Shape state transition data:

-*-

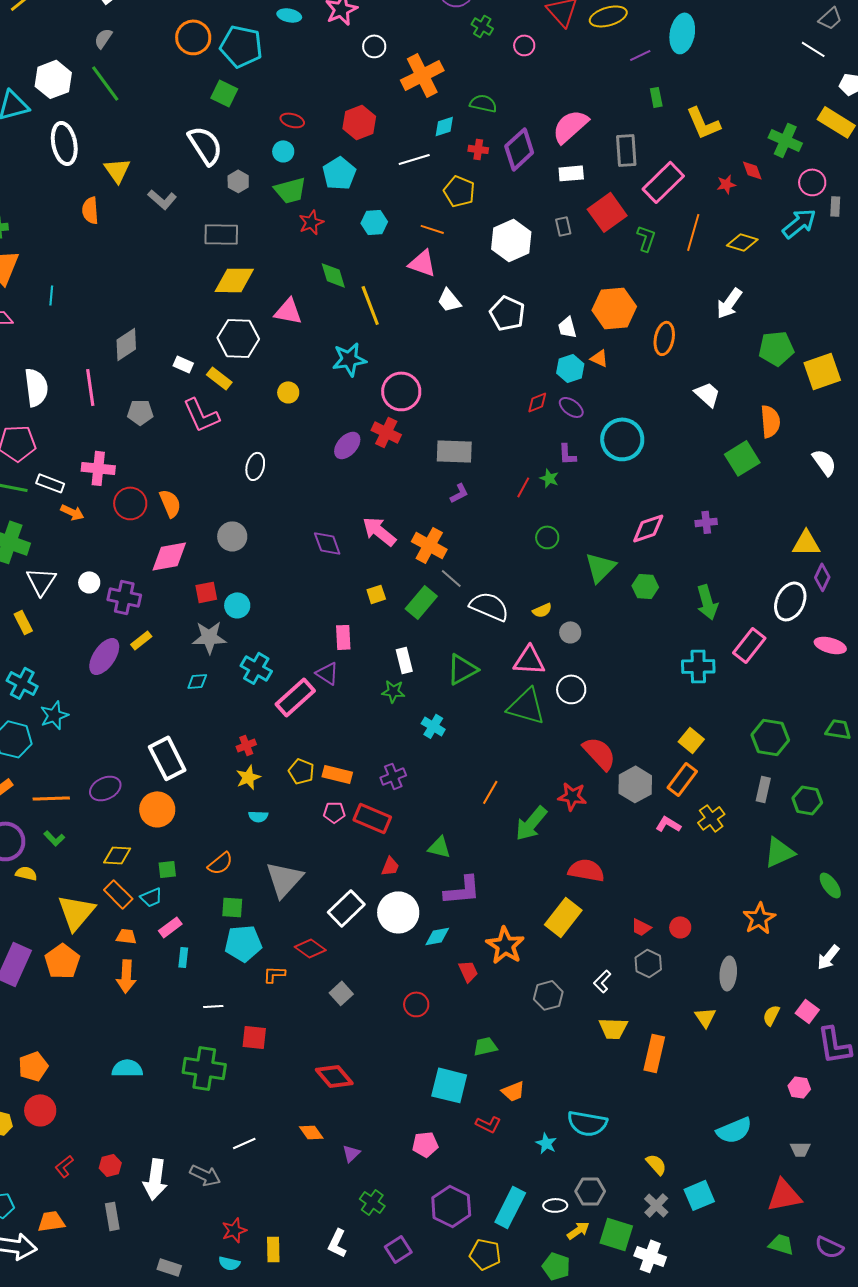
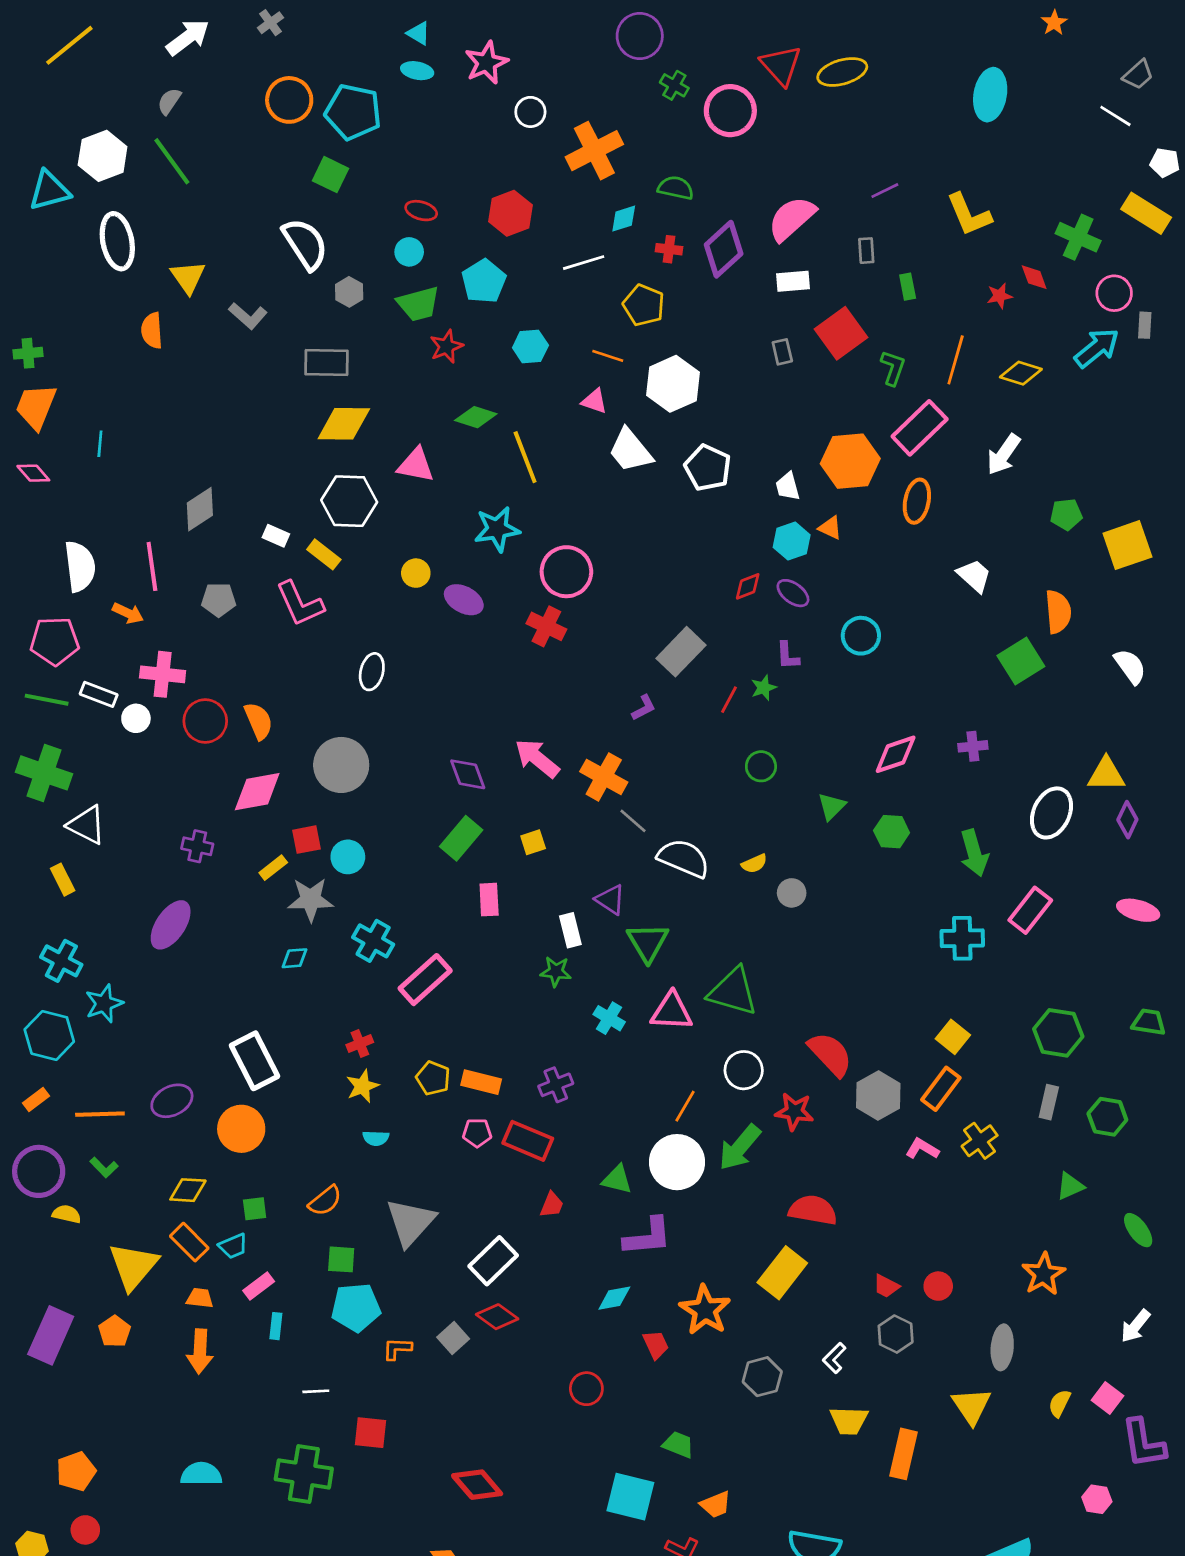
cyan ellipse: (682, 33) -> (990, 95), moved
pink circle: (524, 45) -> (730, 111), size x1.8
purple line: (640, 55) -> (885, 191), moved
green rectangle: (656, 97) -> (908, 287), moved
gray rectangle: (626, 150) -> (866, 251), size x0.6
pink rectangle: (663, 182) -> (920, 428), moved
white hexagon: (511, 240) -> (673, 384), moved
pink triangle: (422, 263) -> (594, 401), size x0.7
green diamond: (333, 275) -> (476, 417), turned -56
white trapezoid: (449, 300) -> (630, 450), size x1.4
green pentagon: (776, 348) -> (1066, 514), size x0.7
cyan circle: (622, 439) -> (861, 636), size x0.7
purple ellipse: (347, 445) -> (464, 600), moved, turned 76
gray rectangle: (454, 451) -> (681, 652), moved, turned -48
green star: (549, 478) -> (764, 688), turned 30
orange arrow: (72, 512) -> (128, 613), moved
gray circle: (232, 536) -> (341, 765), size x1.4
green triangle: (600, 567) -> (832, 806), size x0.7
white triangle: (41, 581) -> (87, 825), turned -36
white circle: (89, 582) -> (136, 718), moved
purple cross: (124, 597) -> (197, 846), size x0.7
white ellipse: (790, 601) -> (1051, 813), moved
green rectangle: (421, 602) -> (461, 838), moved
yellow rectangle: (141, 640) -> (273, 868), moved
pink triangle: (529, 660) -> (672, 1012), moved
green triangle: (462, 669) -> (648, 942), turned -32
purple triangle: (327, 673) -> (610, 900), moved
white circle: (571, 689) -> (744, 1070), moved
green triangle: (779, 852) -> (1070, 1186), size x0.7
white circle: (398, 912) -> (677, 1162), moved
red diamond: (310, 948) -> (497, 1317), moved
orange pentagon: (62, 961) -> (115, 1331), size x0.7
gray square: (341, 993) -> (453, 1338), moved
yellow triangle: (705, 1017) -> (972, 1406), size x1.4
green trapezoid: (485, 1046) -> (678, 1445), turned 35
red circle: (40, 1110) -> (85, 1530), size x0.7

-*-

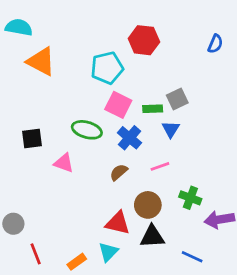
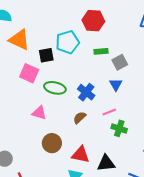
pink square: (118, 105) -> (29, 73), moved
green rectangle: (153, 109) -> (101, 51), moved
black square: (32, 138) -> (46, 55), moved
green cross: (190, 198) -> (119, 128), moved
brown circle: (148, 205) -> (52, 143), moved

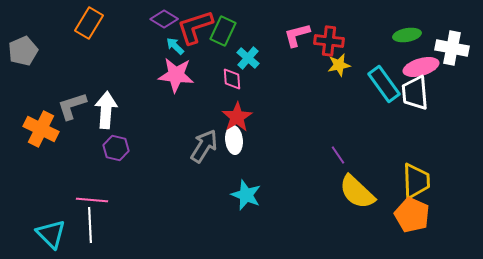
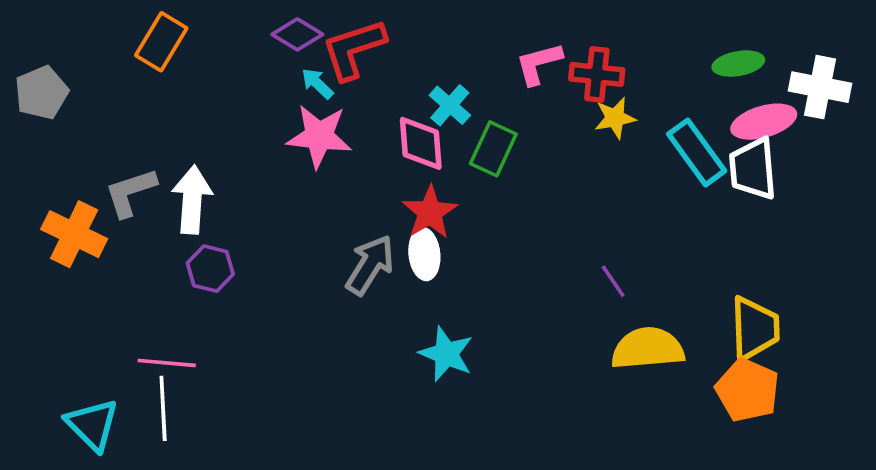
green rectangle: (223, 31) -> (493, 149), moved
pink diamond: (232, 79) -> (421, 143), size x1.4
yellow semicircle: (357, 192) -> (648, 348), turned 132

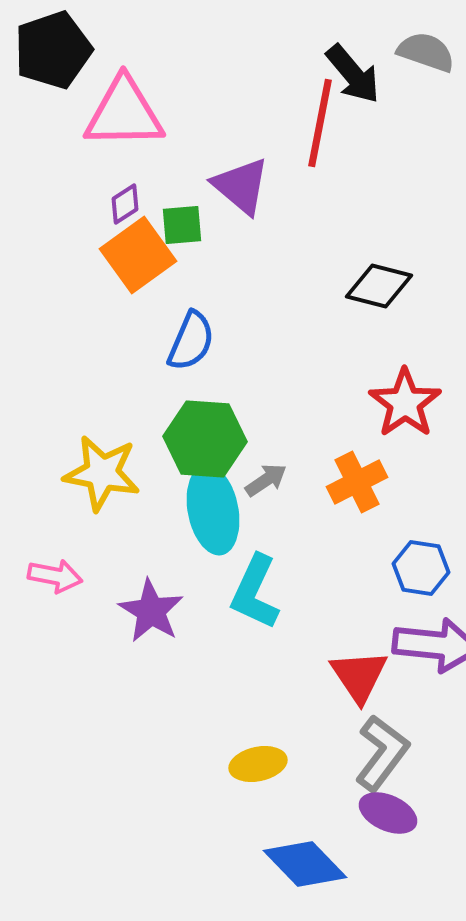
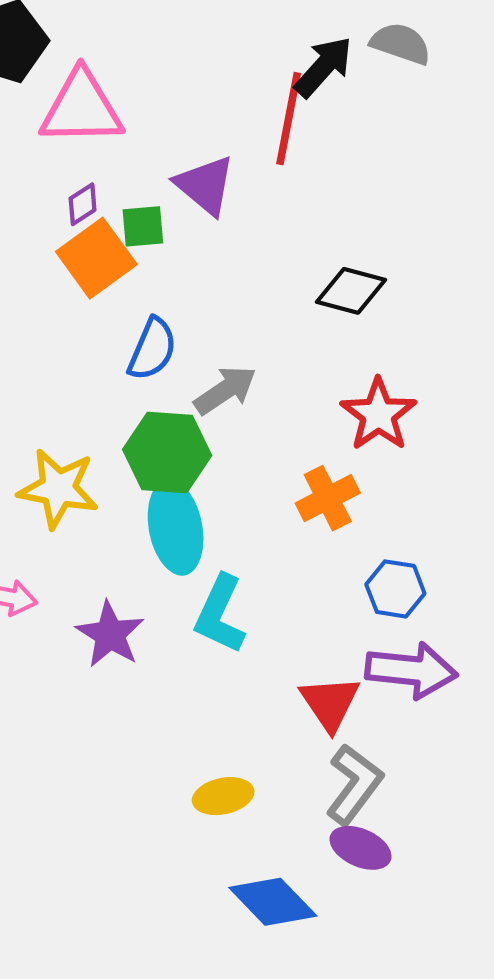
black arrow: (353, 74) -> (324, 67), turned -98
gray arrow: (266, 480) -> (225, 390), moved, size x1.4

-*-

Exercise goal: Could you transcribe the entries above word for word, from the line with "purple line: (640, 55) -> (885, 191), moved" down to the line with "green diamond: (333, 275)", keeping both?

Response:
purple line: (640, 55) -> (885, 191), moved
green rectangle: (656, 97) -> (908, 287), moved
gray rectangle: (626, 150) -> (866, 251), size x0.6
pink rectangle: (663, 182) -> (920, 428), moved
white hexagon: (511, 240) -> (673, 384), moved
pink triangle: (422, 263) -> (594, 401), size x0.7
green diamond: (333, 275) -> (476, 417), turned -56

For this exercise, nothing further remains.